▸ **Problem to solve**: Print the entire listing below word for word, excluding its pictures.

▸ **Exercise input**:
++++++++++

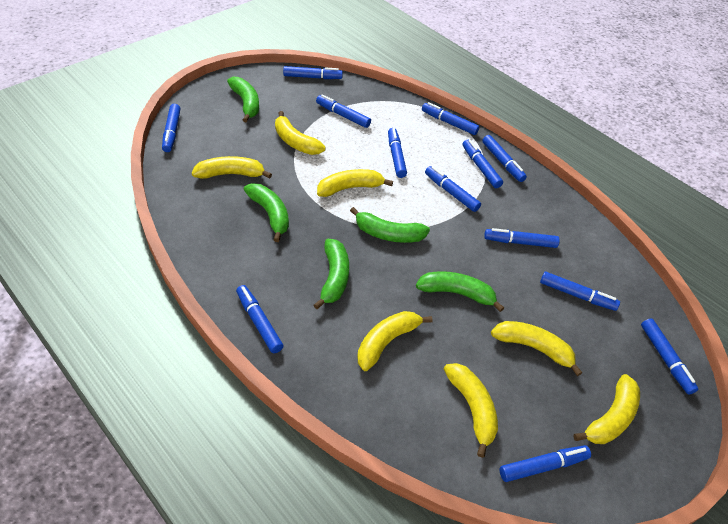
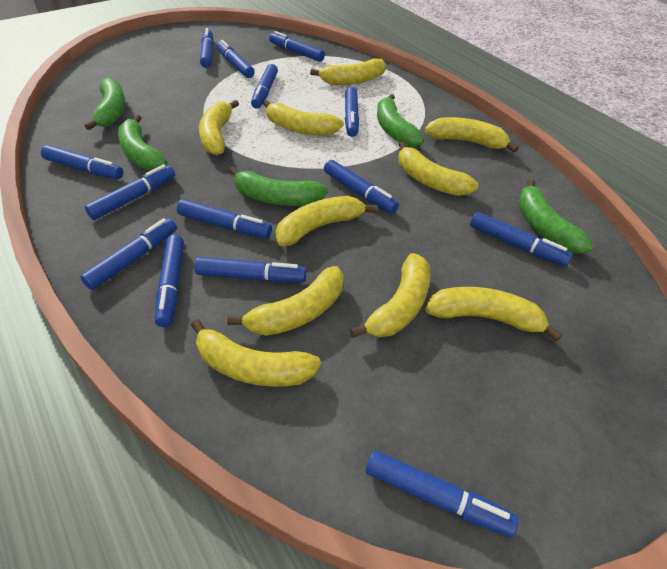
blue marker: 13 -> 14
yellow banana: 7 -> 10

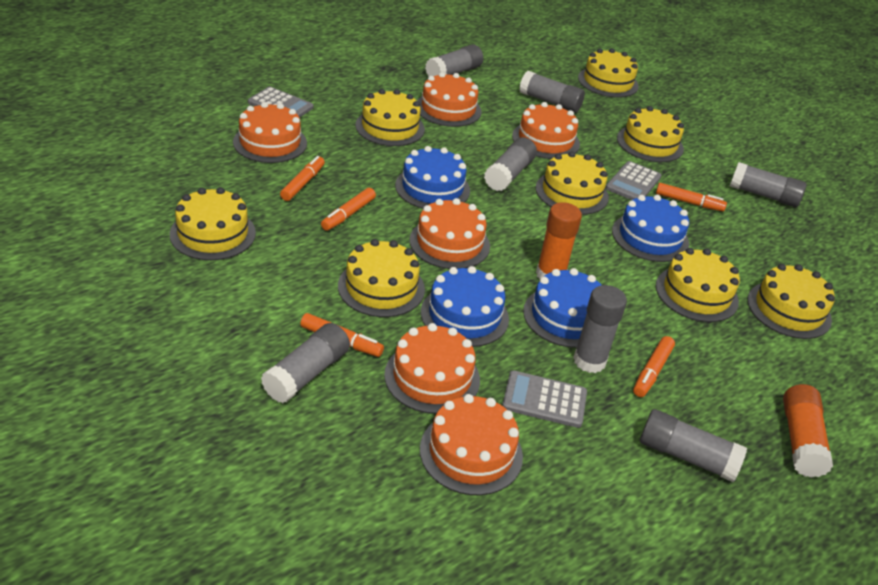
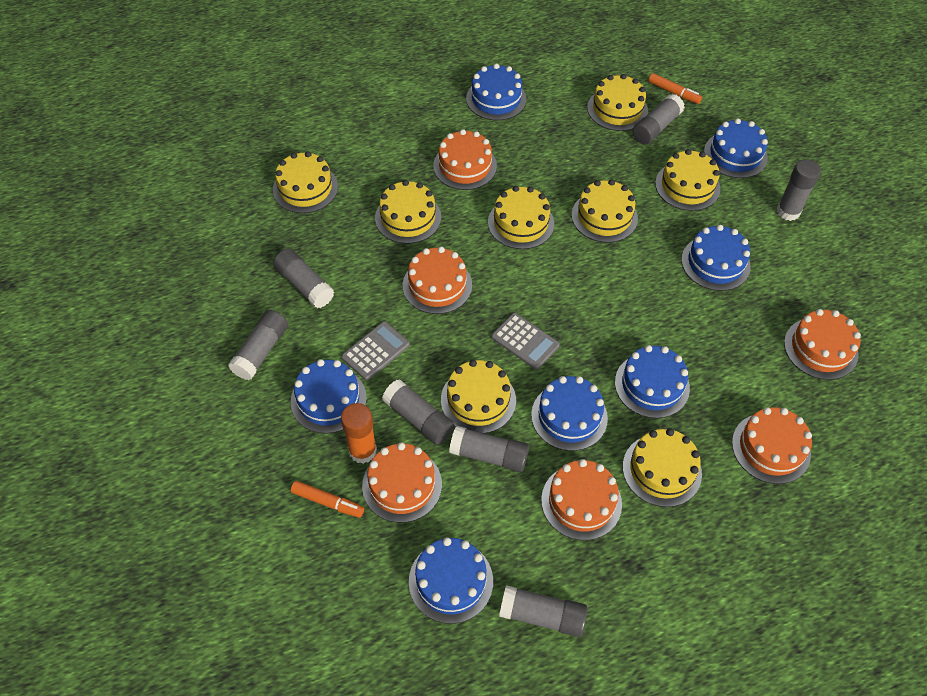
blue cake: 4 -> 7
grey calculator: 3 -> 2
orange glue stick: 2 -> 1
orange marker: 5 -> 2

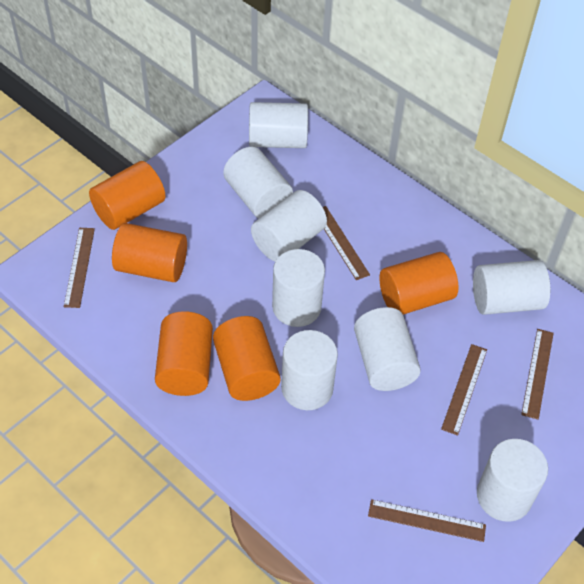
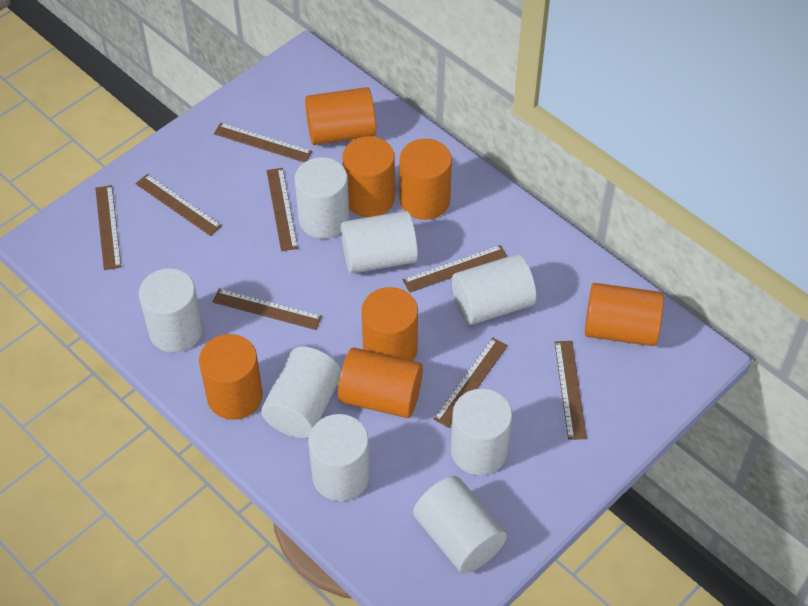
brown ruler: 5 -> 8
orange cylinder: 5 -> 7

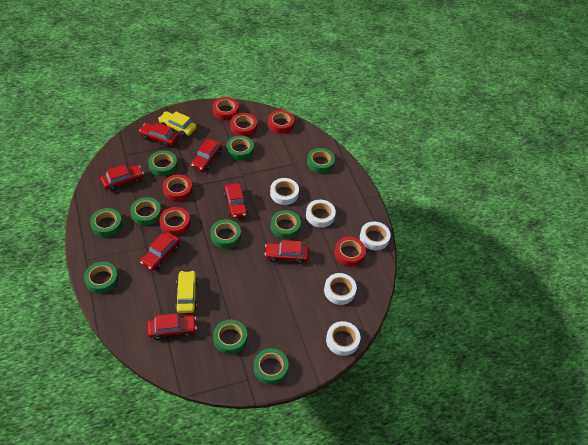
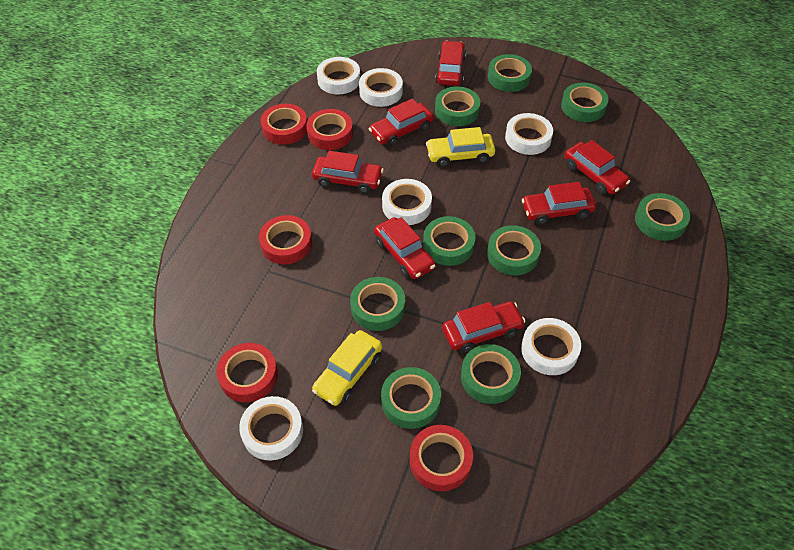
green tape: 10 -> 9
red tape: 6 -> 5
white tape: 5 -> 6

++++++++++

▸ **Finished task**:
blue marker: 13 -> 14
yellow banana: 7 -> 10

blue cake: 4 -> 7
grey calculator: 3 -> 2
orange glue stick: 2 -> 1
orange marker: 5 -> 2

brown ruler: 5 -> 8
orange cylinder: 5 -> 7

green tape: 10 -> 9
red tape: 6 -> 5
white tape: 5 -> 6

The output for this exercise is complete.